'''

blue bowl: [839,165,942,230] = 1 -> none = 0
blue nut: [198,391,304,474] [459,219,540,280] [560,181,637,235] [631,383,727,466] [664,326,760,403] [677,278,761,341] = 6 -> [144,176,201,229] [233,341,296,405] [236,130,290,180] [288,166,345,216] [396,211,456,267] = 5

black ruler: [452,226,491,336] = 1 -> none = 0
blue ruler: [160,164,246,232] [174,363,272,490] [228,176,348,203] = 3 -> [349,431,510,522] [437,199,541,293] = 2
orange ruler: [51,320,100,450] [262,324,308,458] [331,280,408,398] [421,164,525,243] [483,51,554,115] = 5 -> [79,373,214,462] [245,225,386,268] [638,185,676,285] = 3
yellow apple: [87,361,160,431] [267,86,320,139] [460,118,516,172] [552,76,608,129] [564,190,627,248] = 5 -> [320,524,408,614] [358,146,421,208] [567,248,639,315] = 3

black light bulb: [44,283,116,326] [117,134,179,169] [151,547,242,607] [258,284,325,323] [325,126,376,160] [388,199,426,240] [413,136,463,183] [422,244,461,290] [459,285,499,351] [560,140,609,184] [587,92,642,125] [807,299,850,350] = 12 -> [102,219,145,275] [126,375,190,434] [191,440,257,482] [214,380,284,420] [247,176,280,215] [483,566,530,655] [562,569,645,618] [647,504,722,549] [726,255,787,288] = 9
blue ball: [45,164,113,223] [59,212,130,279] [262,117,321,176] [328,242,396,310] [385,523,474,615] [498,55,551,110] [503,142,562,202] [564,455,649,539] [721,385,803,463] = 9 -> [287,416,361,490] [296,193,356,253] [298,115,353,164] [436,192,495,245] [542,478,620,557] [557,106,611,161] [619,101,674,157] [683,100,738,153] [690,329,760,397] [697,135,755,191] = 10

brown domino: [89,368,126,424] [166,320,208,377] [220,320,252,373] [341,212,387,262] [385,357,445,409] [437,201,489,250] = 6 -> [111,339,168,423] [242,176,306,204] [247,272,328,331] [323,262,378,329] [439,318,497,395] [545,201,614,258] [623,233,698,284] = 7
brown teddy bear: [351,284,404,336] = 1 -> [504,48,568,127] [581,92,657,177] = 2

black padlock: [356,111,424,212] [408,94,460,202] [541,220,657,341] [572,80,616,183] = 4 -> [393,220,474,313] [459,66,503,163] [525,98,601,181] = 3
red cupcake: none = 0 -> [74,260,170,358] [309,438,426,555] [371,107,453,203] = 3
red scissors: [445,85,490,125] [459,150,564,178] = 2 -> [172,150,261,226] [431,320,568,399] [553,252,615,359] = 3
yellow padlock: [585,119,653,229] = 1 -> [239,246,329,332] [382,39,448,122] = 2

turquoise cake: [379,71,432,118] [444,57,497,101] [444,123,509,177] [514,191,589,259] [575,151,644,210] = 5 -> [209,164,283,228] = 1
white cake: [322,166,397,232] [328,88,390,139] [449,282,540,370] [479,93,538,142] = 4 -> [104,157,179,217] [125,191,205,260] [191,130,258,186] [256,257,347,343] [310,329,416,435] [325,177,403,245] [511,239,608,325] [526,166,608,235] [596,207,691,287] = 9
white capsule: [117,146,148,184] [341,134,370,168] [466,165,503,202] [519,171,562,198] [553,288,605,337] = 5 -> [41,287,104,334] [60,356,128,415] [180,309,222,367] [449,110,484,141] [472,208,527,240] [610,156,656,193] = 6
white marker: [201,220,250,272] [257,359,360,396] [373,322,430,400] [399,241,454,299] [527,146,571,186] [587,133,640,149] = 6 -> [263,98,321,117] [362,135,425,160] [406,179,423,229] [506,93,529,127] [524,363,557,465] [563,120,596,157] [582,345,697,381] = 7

'''

-- PROBLEM STATEMENT --
Above are the records; copy each line from them that includes the string "none".

-- TASK OUTPUT --
blue bowl: [839,165,942,230] = 1 -> none = 0
black ruler: [452,226,491,336] = 1 -> none = 0
red cupcake: none = 0 -> [74,260,170,358] [309,438,426,555] [371,107,453,203] = 3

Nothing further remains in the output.